§ **Work order**
Check every line below for the word "white" and copy each one that has it.

§ **Given records**

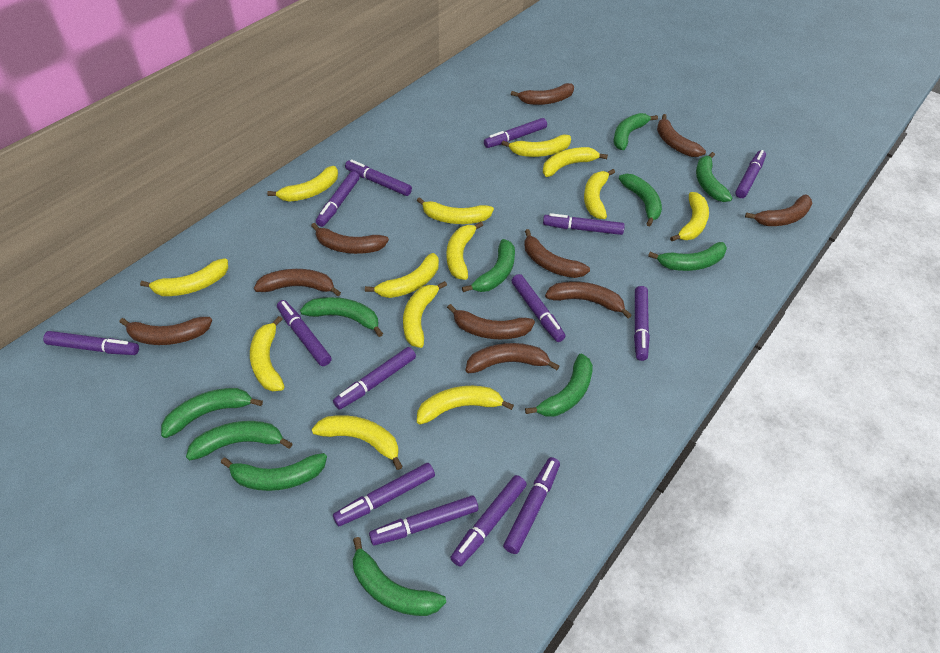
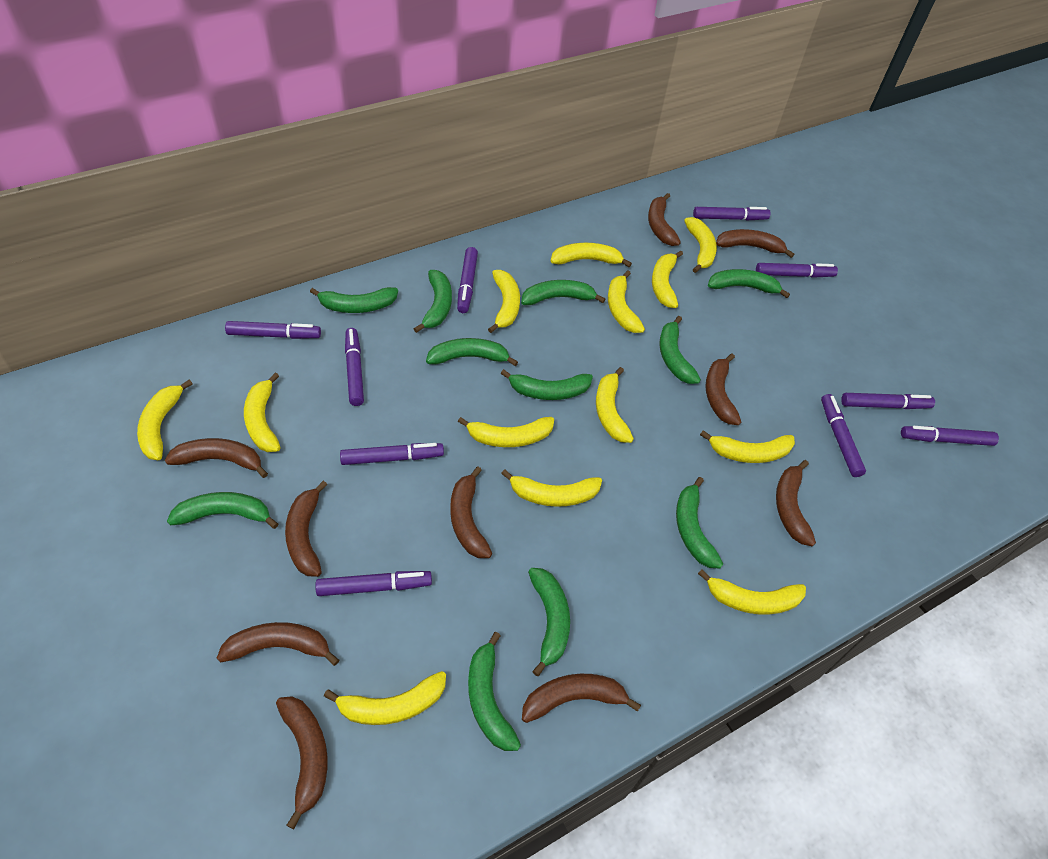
purple marker: [43,331,139,355] [277,300,332,366] [316,171,360,227] [333,347,416,410] [333,463,435,526] [345,159,412,196] [369,495,478,545] [450,475,527,567] [484,118,547,148] [503,457,560,554] [511,274,566,342] [543,213,625,235] [634,286,650,361] [735,150,766,198] = 14 -> [225,321,321,339] [315,571,432,596] [340,443,444,465] [345,328,364,406] [457,247,478,313] [693,207,771,221] [756,263,838,278] [821,394,866,477] [841,393,935,409] [901,426,999,446] = 10

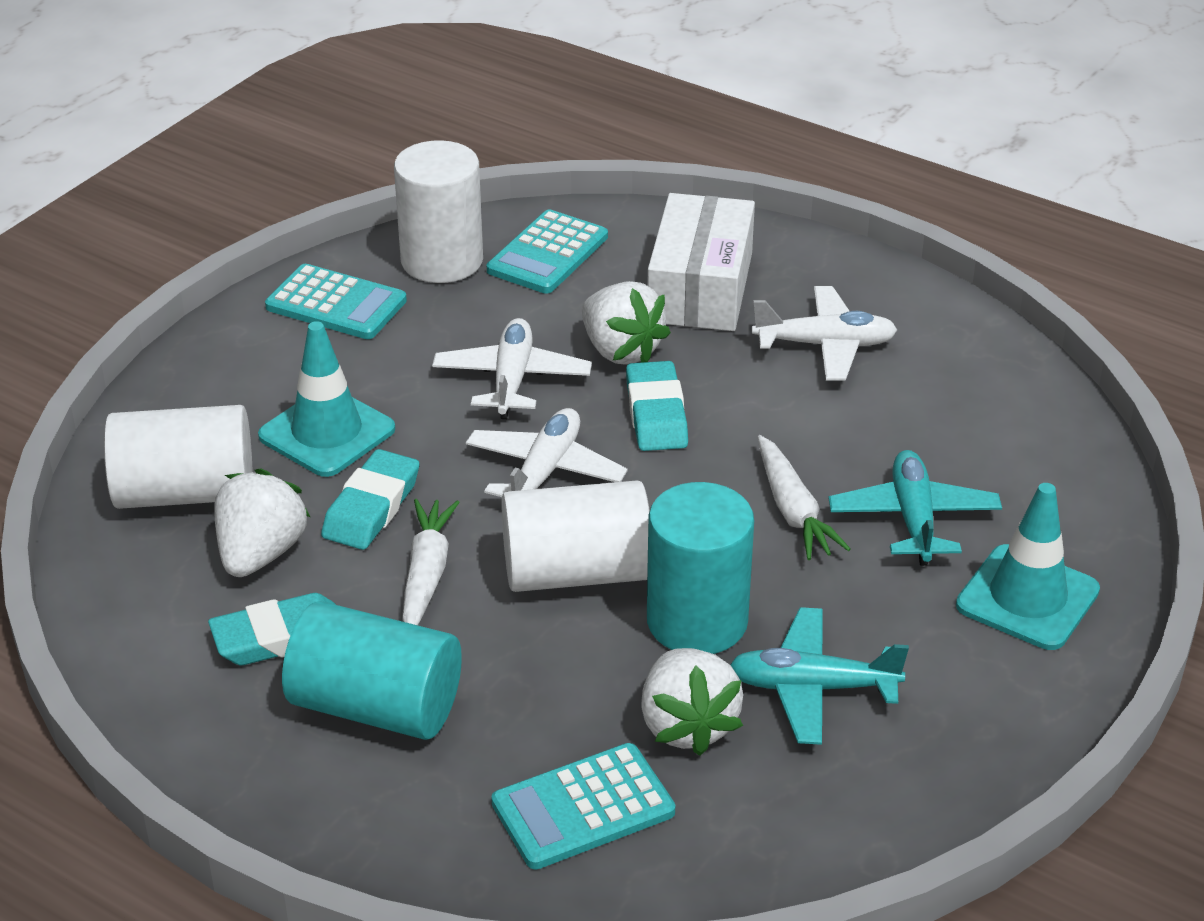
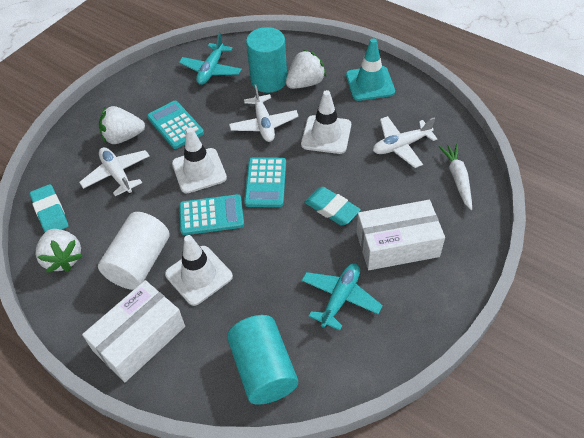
turquoise eraser: [208,593,336,665] [321,449,420,550] [626,361,688,451] = 3 -> [30,184,69,232] [304,187,361,225] = 2
turquoise traffic cone: [258,321,395,477] [956,483,1100,650] = 2 -> [346,38,395,101] = 1
white box: [647,193,755,331] = 1 -> [82,280,185,382] [356,200,445,270] = 2
white carrot: [402,499,460,625] [757,435,851,560] = 2 -> [439,144,472,210] = 1
white cylinder: [104,405,253,509] [394,140,483,283] [501,480,650,592] = 3 -> [98,212,170,290] = 1
white traffic cone: none = 0 -> [165,235,233,306] [172,127,227,193] [301,90,351,154] = 3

§ **Answer to this exercise**
white box: [647,193,755,331] = 1 -> [82,280,185,382] [356,200,445,270] = 2
white carrot: [402,499,460,625] [757,435,851,560] = 2 -> [439,144,472,210] = 1
white cylinder: [104,405,253,509] [394,140,483,283] [501,480,650,592] = 3 -> [98,212,170,290] = 1
white traffic cone: none = 0 -> [165,235,233,306] [172,127,227,193] [301,90,351,154] = 3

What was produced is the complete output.